#### PROBLEM TO SOLVE
The records below hold pictures; please leave those out and retype the rest exactly.

◇ ◇ ◇

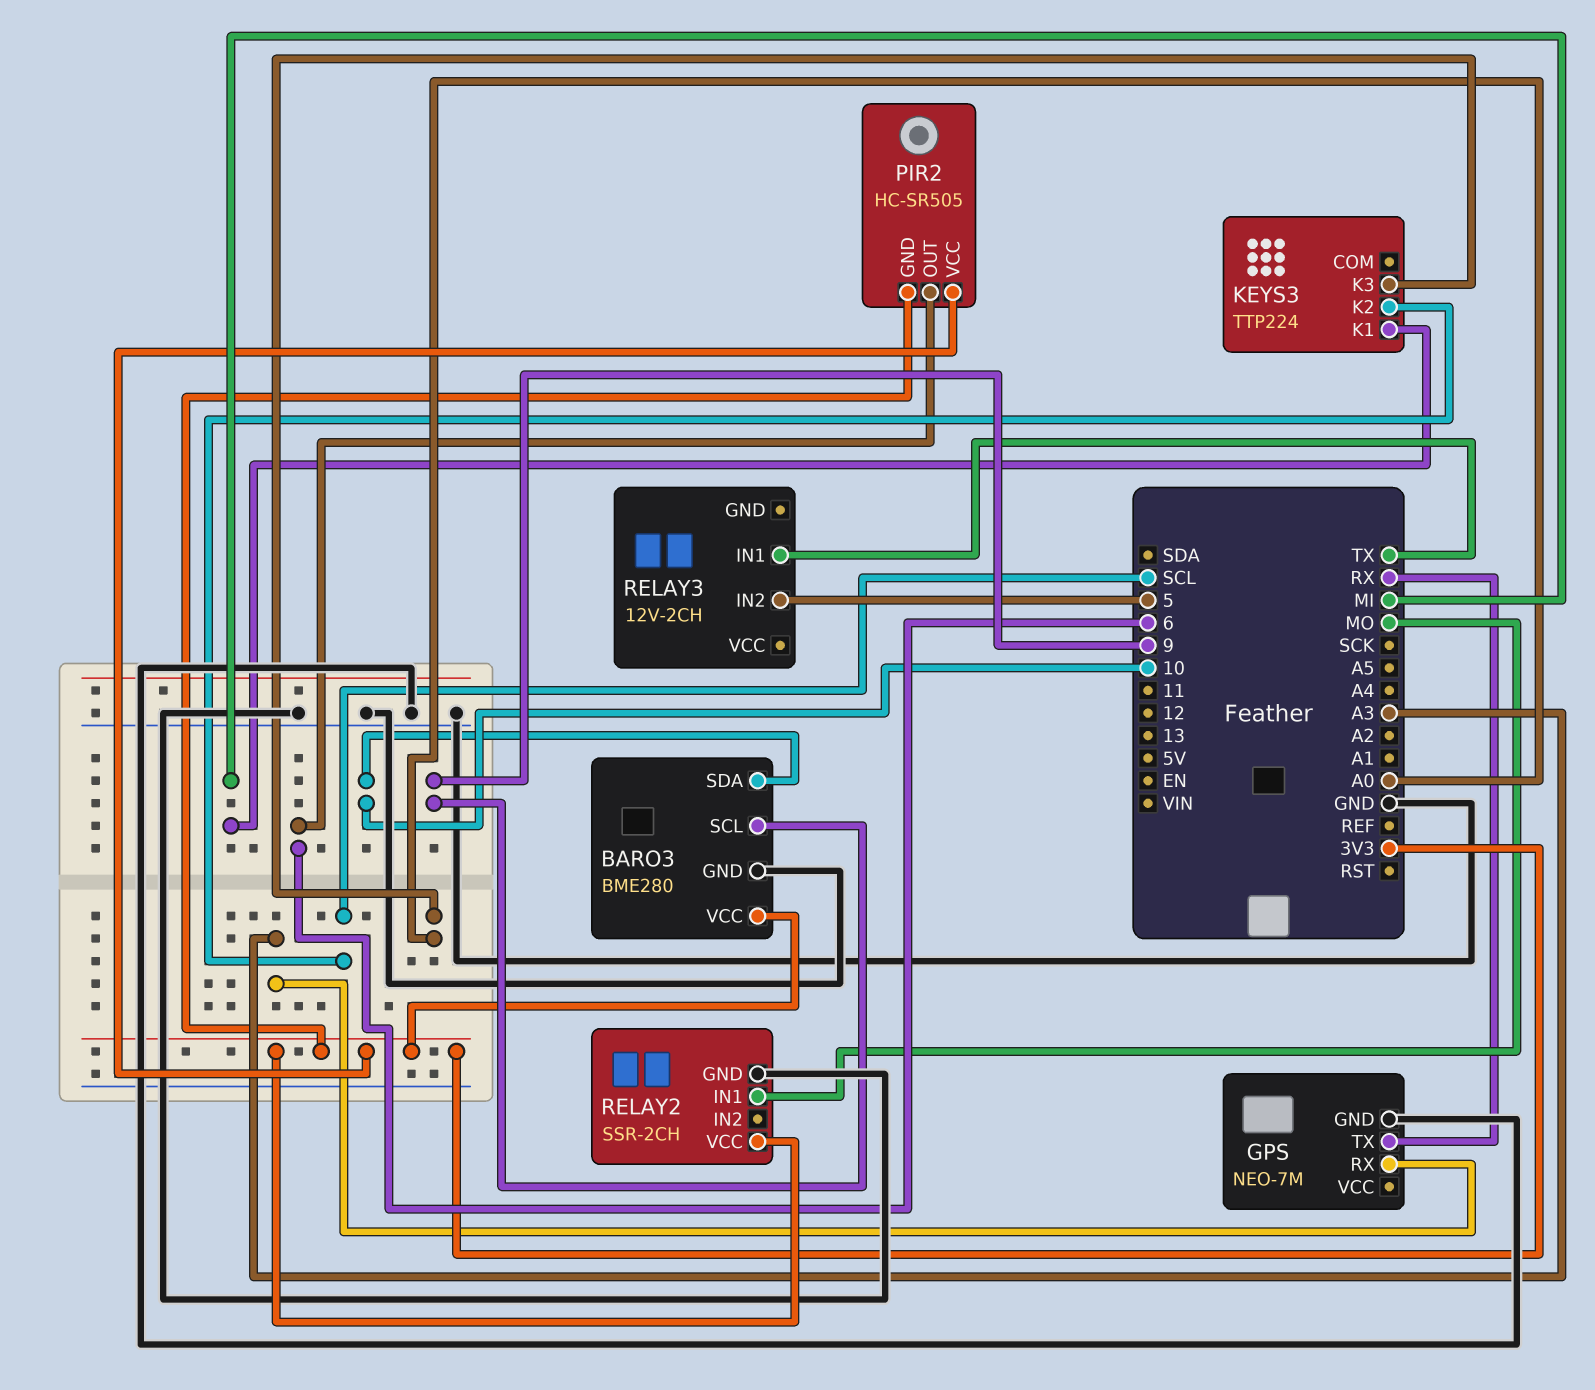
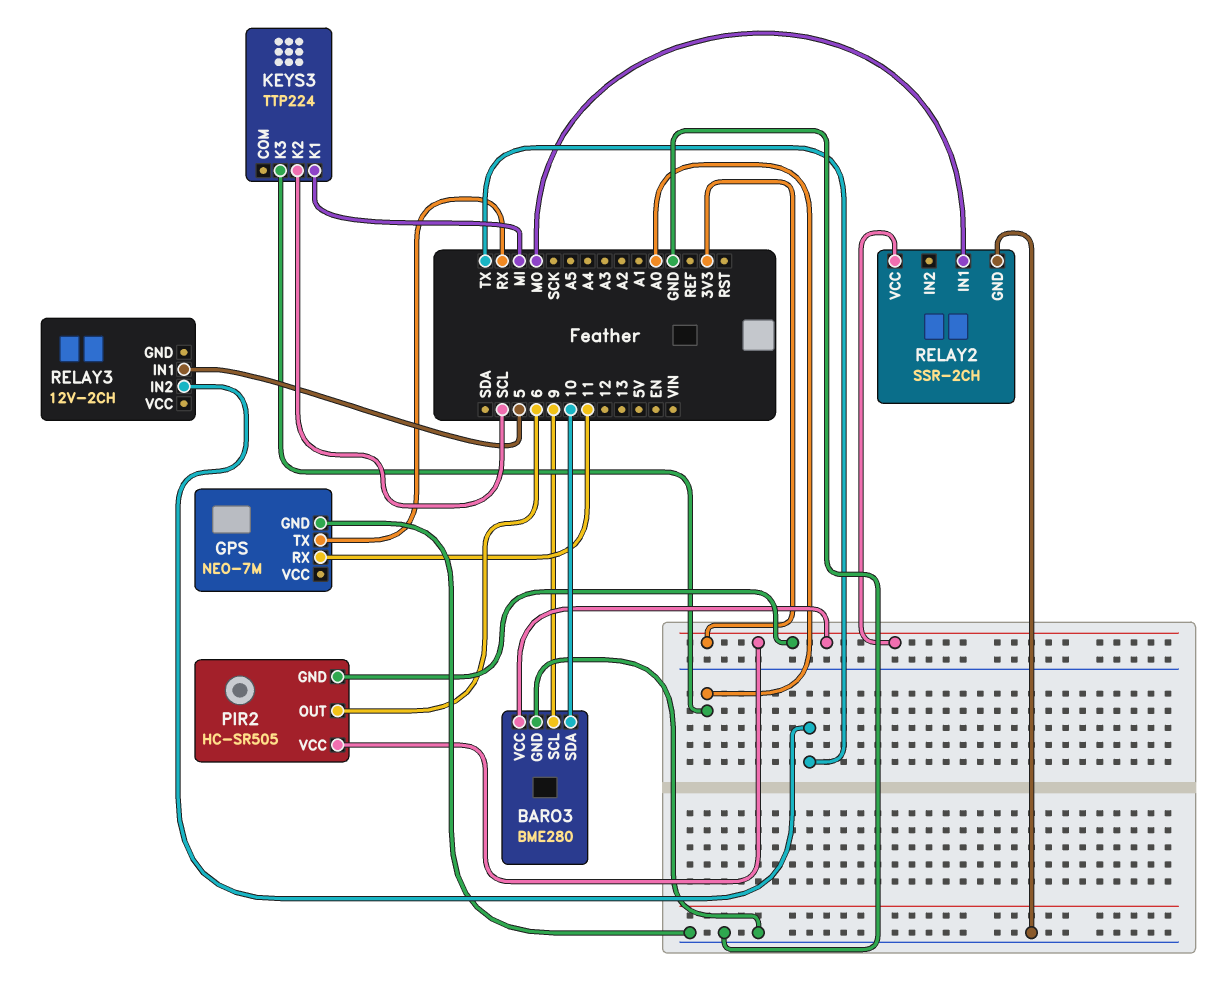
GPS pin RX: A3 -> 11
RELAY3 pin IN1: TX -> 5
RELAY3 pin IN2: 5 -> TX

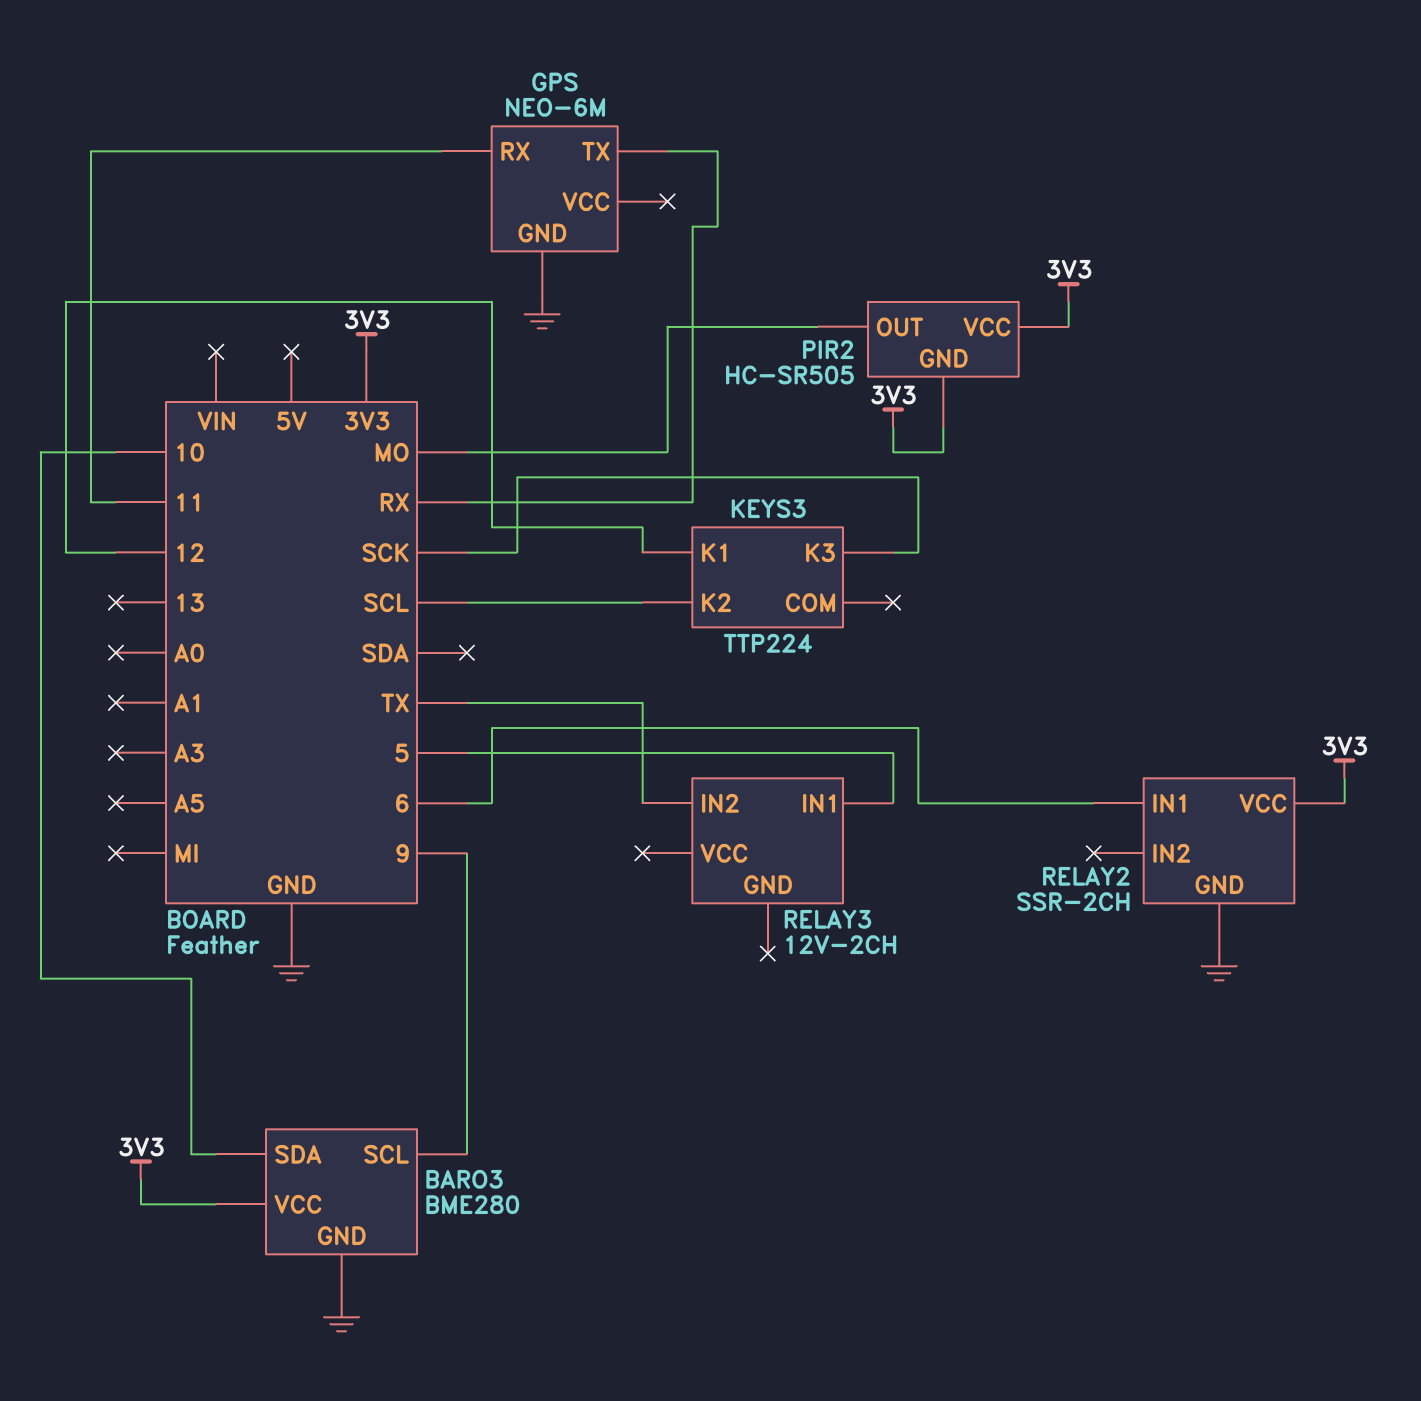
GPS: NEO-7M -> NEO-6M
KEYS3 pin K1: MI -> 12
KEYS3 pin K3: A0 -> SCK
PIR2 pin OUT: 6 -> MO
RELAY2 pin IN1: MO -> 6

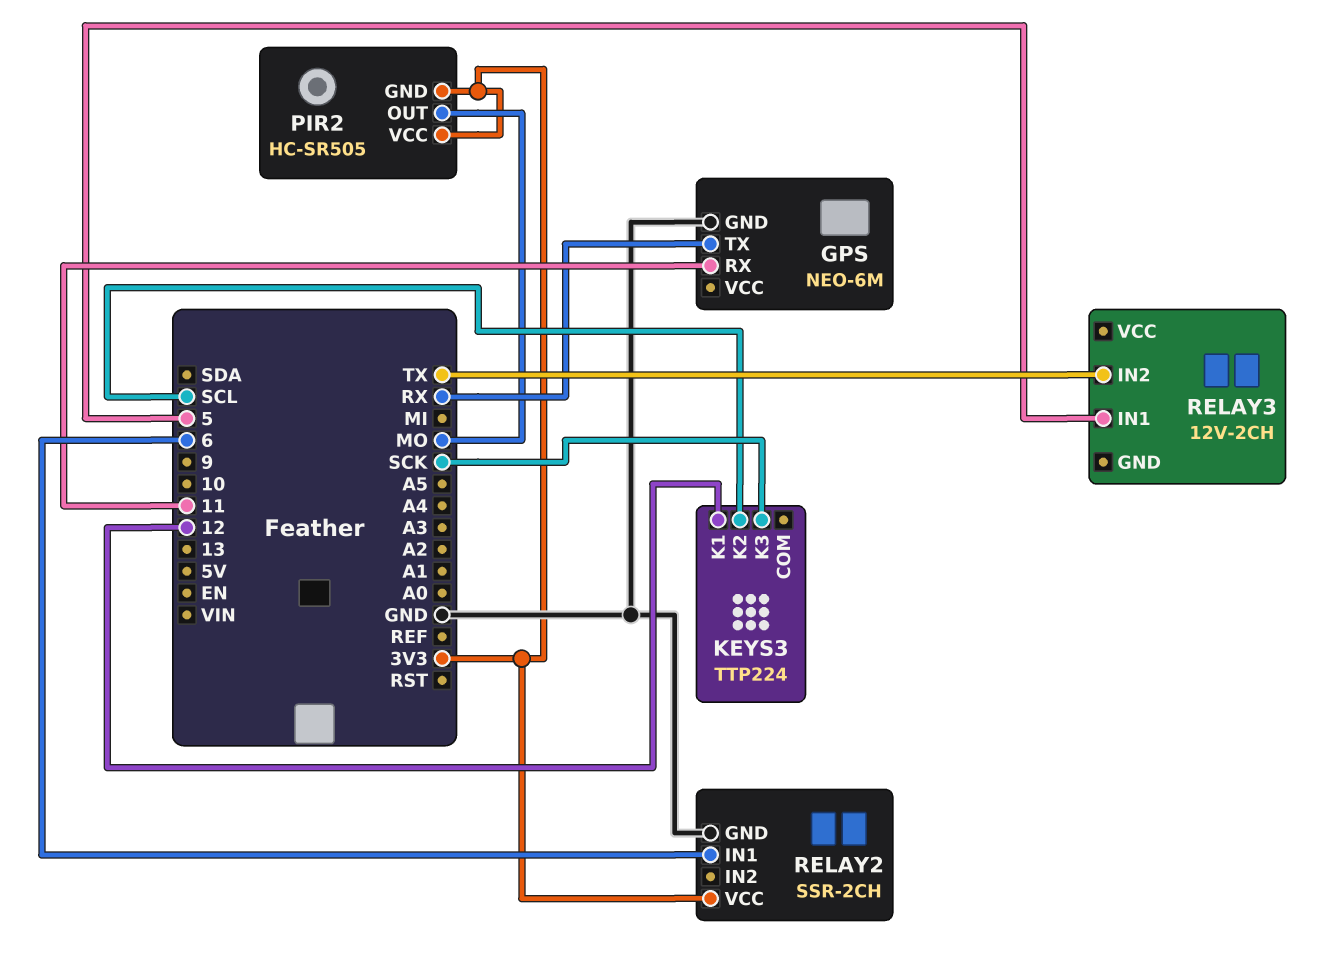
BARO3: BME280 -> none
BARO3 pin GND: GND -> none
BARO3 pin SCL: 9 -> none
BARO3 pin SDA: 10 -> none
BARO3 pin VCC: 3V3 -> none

◇ ◇ ◇

#### OUTPUT
GPS pin RX: A3 -> 11
RELAY3 pin IN1: TX -> 5
RELAY3 pin IN2: 5 -> TX

GPS: NEO-7M -> NEO-6M
KEYS3 pin K1: MI -> 12
KEYS3 pin K3: A0 -> SCK
PIR2 pin OUT: 6 -> MO
RELAY2 pin IN1: MO -> 6

BARO3: BME280 -> none
BARO3 pin GND: GND -> none
BARO3 pin SCL: 9 -> none
BARO3 pin SDA: 10 -> none
BARO3 pin VCC: 3V3 -> none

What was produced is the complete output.